┌────────

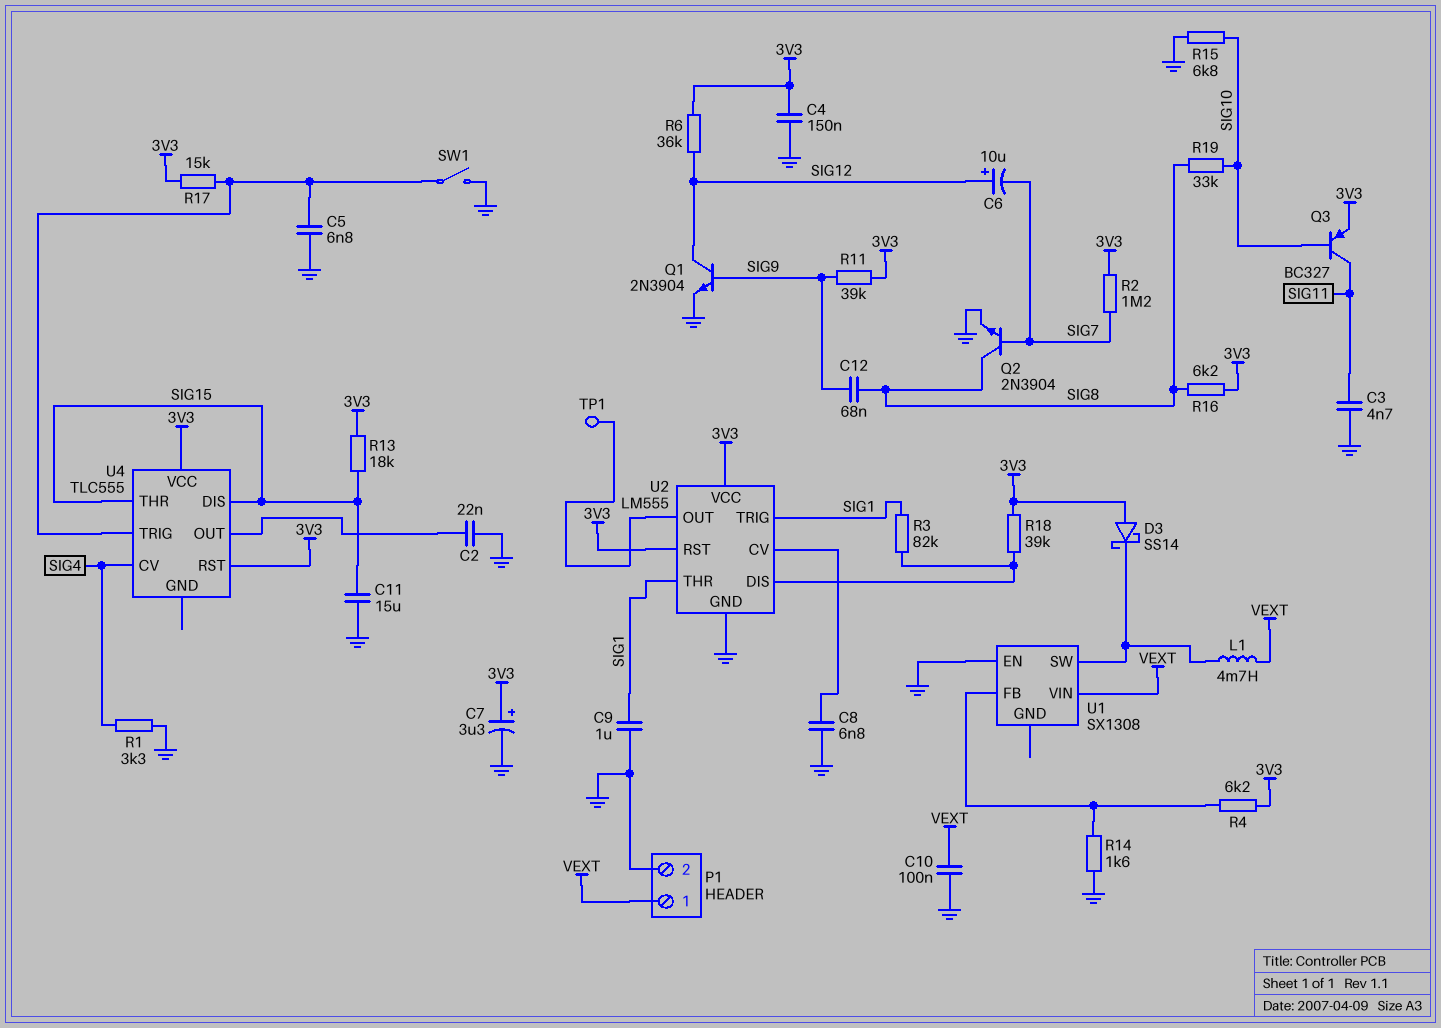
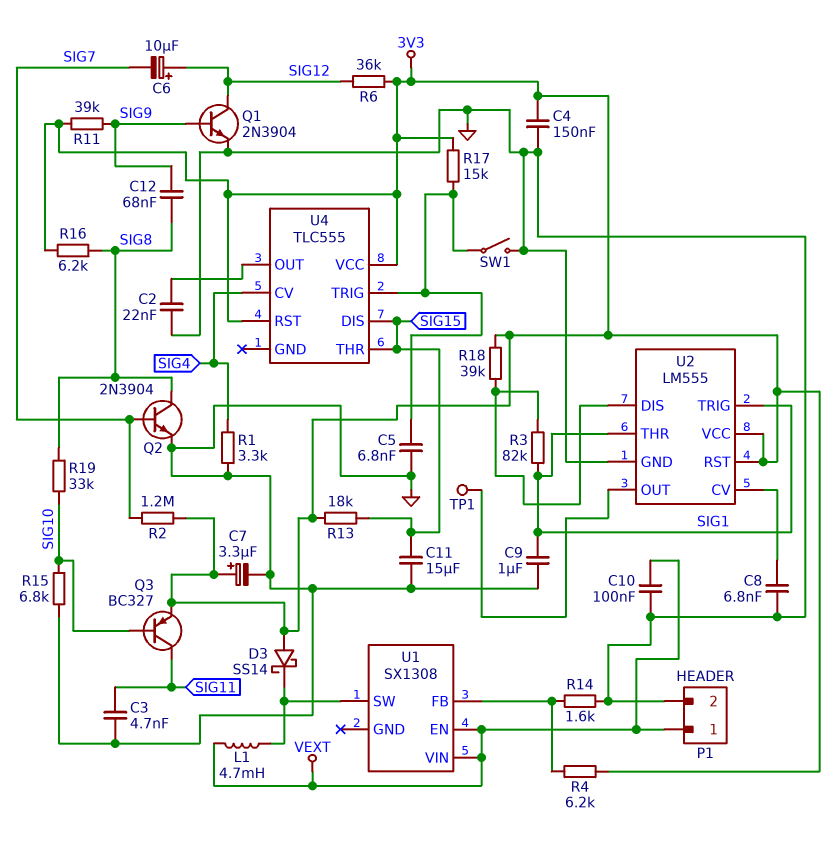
U1 pin EN: GND -> VEXT

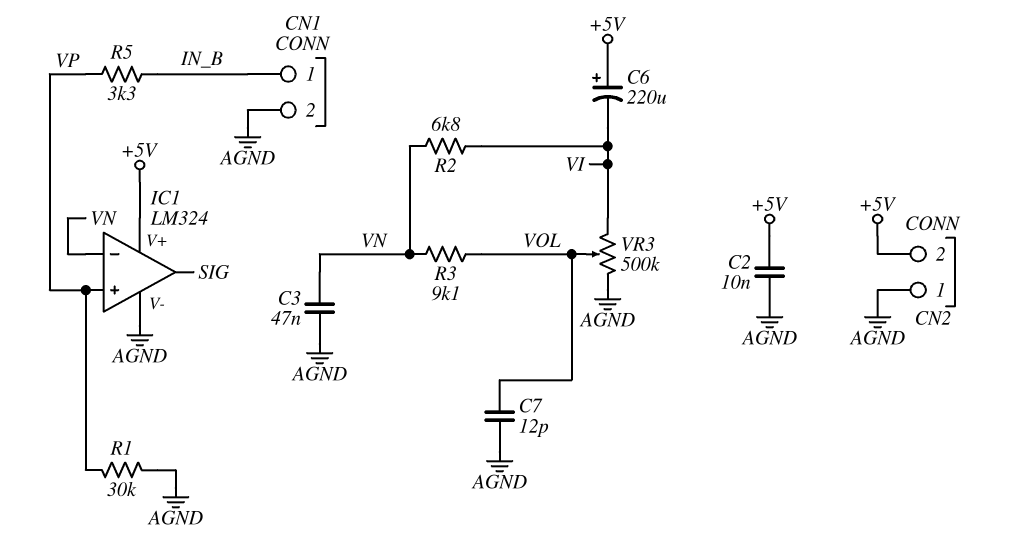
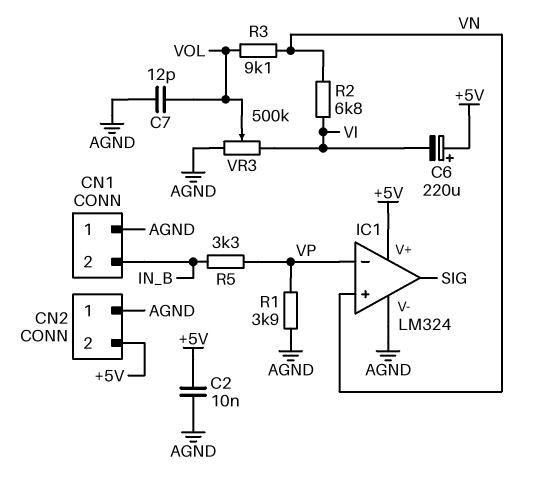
C3: 47nF (AGND, VN) -> none
CN1 pin 1: IN_B -> AGND
CN1 pin 2: AGND -> IN_B
IC1 pin in+: VP -> VN
IC1 pin in-: VN -> VP
R1: 30k (AGND, VP) -> 3.9k (AGND, VP)

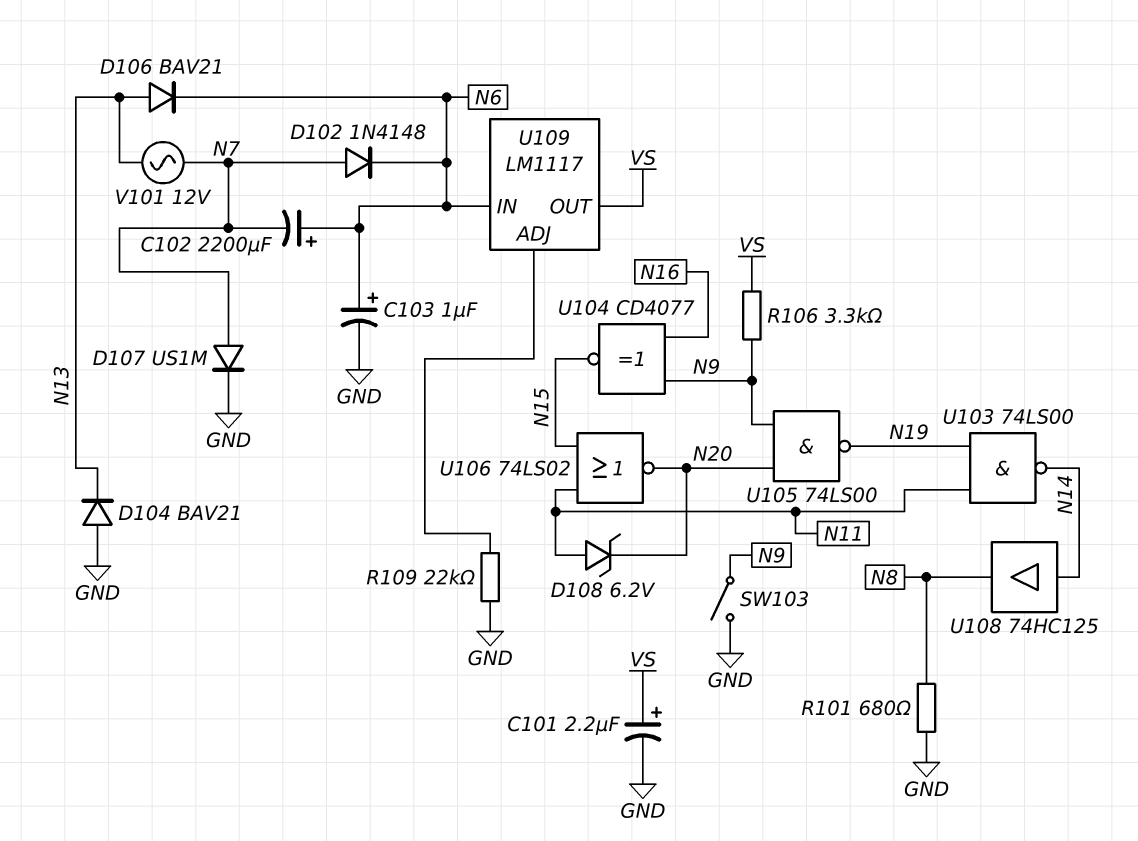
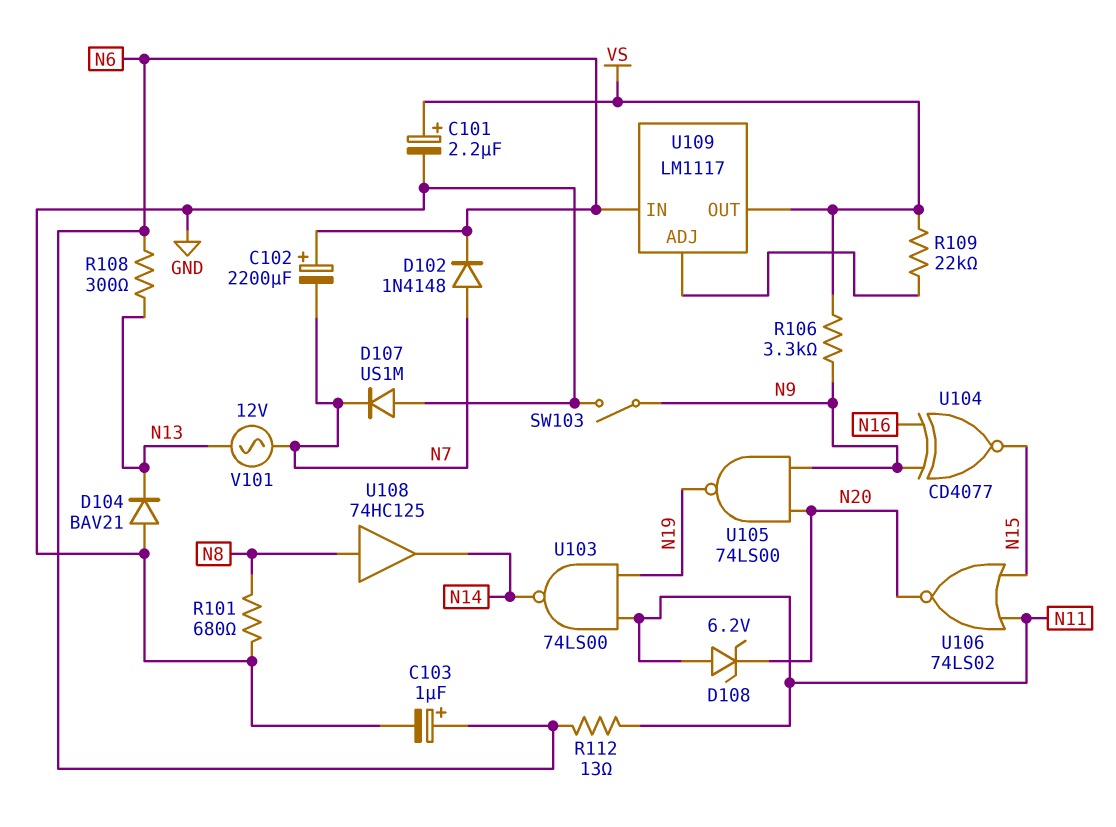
D106: diode BAV21 (A N13, K N6) -> none
D107: diode US1M (A N7, K GND) -> diode US1M (A GND, K N7)
R108: none -> 300 (N6, N13)
R109: 22k (GND, U109/ADJ) -> 22k (U109/ADJ, VS)
R112: none -> 13 (N6, N11)
U108: buffer 74HC125 (in N14, out N8) -> buffer 74HC125 (in N8, out N14)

└────────

Exercise: Each line from the one with "R108: none -> 300 (N6, N13)" through the end of the entries above is to be returned word for word. Nothing else belongs in the answer.

Task solution:
R108: none -> 300 (N6, N13)
R109: 22k (GND, U109/ADJ) -> 22k (U109/ADJ, VS)
R112: none -> 13 (N6, N11)
U108: buffer 74HC125 (in N14, out N8) -> buffer 74HC125 (in N8, out N14)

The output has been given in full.